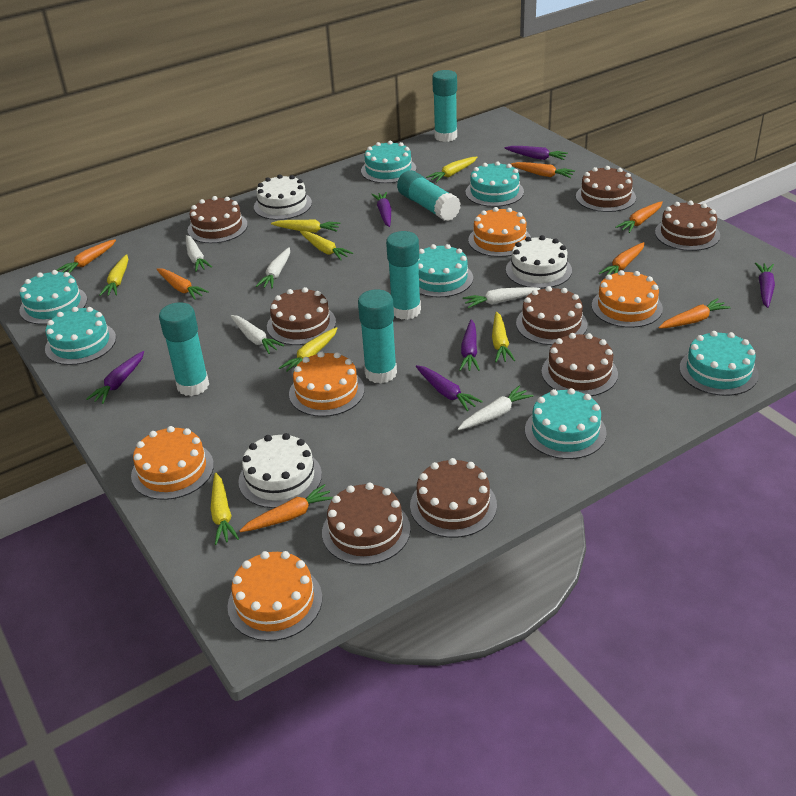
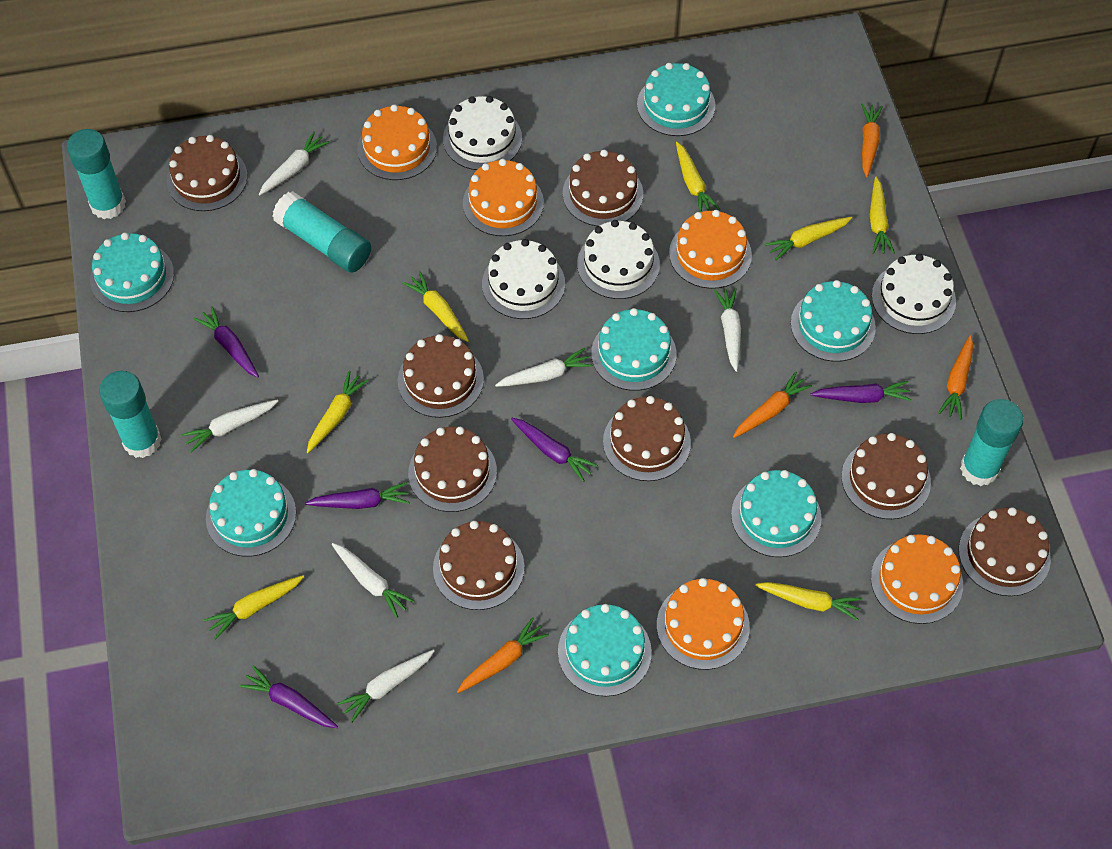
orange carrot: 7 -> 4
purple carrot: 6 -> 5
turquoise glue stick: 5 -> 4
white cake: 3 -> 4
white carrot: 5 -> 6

★ ★ ★ ★ ★ ★ ★

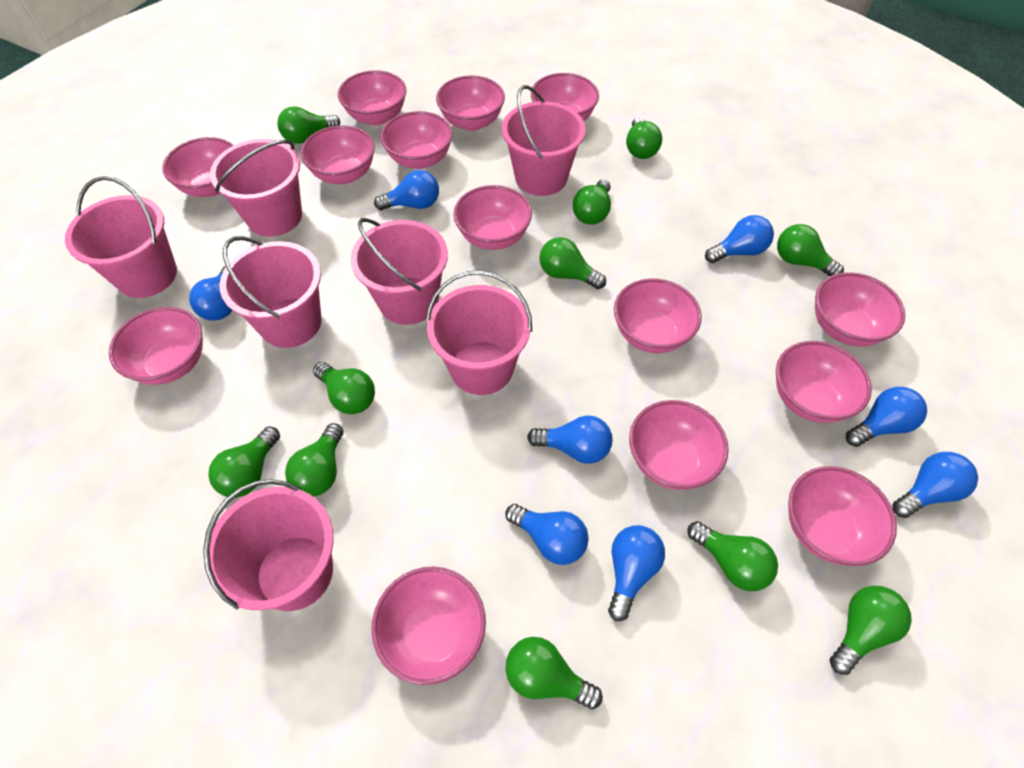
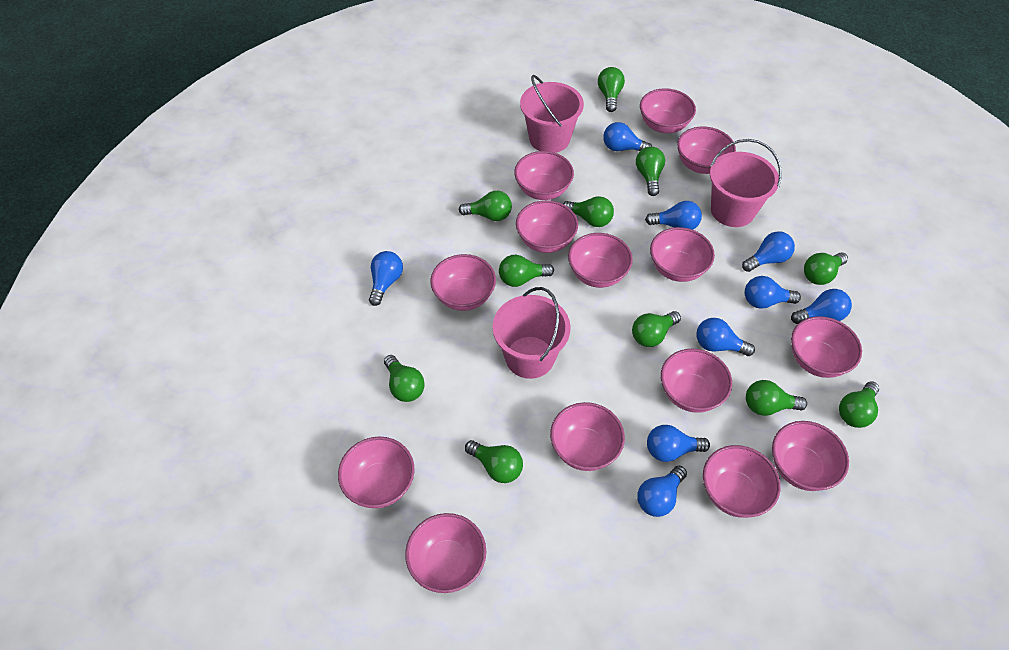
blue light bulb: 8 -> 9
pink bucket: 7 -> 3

★ ★ ★ ★ ★ ★ ★

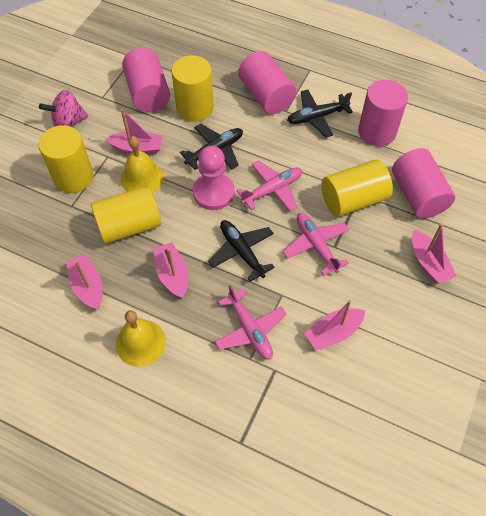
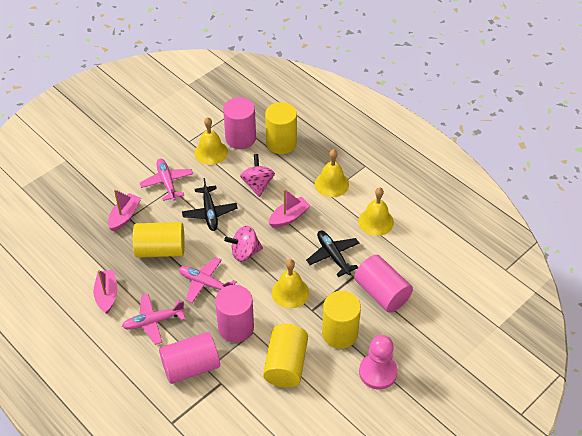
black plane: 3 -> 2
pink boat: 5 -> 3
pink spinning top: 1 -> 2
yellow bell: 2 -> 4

★ ★ ★ ★ ★ ★ ★

Go through the data and show each line that holds "carrot".

_Result of this exercise:_
orange carrot: 7 -> 4
purple carrot: 6 -> 5
white carrot: 5 -> 6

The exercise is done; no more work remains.